Everything from the first line of the entries through the line containing "pink bottle: [132,88,192,232]" is to be retyped exactly, and nothing beyond it.

···

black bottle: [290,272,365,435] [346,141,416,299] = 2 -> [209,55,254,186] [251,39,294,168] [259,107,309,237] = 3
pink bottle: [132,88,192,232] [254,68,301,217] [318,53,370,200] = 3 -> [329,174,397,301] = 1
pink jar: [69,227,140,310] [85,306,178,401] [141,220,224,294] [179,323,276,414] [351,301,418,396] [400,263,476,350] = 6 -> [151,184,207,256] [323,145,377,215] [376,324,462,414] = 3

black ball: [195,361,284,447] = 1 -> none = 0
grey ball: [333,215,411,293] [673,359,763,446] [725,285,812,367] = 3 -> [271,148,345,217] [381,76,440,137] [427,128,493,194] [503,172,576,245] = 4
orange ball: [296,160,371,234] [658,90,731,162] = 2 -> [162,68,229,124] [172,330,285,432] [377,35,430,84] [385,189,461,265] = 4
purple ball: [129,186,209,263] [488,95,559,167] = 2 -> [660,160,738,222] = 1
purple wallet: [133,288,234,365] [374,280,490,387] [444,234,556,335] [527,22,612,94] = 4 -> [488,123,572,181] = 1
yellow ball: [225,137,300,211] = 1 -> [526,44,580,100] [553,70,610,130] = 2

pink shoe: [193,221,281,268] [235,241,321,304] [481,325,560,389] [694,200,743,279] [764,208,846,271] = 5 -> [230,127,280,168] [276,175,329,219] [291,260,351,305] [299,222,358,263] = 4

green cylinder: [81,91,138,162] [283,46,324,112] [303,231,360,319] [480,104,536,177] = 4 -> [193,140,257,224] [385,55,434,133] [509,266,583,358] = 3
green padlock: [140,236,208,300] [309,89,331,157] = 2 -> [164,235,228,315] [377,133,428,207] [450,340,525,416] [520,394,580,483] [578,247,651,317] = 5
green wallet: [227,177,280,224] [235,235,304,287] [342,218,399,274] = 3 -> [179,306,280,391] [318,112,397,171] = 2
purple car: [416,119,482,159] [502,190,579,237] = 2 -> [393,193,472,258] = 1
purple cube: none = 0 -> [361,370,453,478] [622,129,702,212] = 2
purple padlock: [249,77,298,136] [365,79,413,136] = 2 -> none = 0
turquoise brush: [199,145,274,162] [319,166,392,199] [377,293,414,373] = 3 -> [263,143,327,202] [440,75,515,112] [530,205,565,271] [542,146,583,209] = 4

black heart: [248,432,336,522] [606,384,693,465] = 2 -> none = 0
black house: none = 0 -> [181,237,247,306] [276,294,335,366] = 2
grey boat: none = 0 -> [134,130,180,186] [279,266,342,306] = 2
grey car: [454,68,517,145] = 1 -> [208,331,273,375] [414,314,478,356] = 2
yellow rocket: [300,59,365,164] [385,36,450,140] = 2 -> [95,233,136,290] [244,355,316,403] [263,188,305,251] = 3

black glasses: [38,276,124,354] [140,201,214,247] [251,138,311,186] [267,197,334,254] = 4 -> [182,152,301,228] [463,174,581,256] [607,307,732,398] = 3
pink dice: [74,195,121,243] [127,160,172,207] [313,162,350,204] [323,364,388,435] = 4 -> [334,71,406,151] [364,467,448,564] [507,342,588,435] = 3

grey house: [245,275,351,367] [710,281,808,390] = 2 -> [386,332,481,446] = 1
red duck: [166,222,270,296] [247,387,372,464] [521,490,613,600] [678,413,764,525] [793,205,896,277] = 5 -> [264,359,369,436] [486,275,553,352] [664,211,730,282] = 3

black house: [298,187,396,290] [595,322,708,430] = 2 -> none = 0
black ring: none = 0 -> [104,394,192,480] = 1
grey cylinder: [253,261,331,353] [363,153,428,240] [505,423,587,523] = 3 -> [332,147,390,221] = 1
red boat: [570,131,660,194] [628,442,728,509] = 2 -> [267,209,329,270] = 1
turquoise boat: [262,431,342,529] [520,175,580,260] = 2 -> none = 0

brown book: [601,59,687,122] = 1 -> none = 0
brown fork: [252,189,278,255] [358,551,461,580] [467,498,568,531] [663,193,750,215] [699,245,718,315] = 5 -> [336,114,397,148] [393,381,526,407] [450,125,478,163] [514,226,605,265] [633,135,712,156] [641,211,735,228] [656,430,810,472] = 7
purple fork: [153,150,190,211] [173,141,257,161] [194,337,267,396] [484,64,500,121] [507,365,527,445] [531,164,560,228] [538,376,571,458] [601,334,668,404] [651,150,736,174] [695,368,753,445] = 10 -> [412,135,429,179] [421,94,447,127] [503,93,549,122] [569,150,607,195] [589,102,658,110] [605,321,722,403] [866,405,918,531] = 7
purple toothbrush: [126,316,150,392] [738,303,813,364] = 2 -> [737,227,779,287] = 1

···

Your solution:
black bottle: [290,272,365,435] [346,141,416,299] = 2 -> [209,55,254,186] [251,39,294,168] [259,107,309,237] = 3
pink bottle: [132,88,192,232] [254,68,301,217] [318,53,370,200] = 3 -> [329,174,397,301] = 1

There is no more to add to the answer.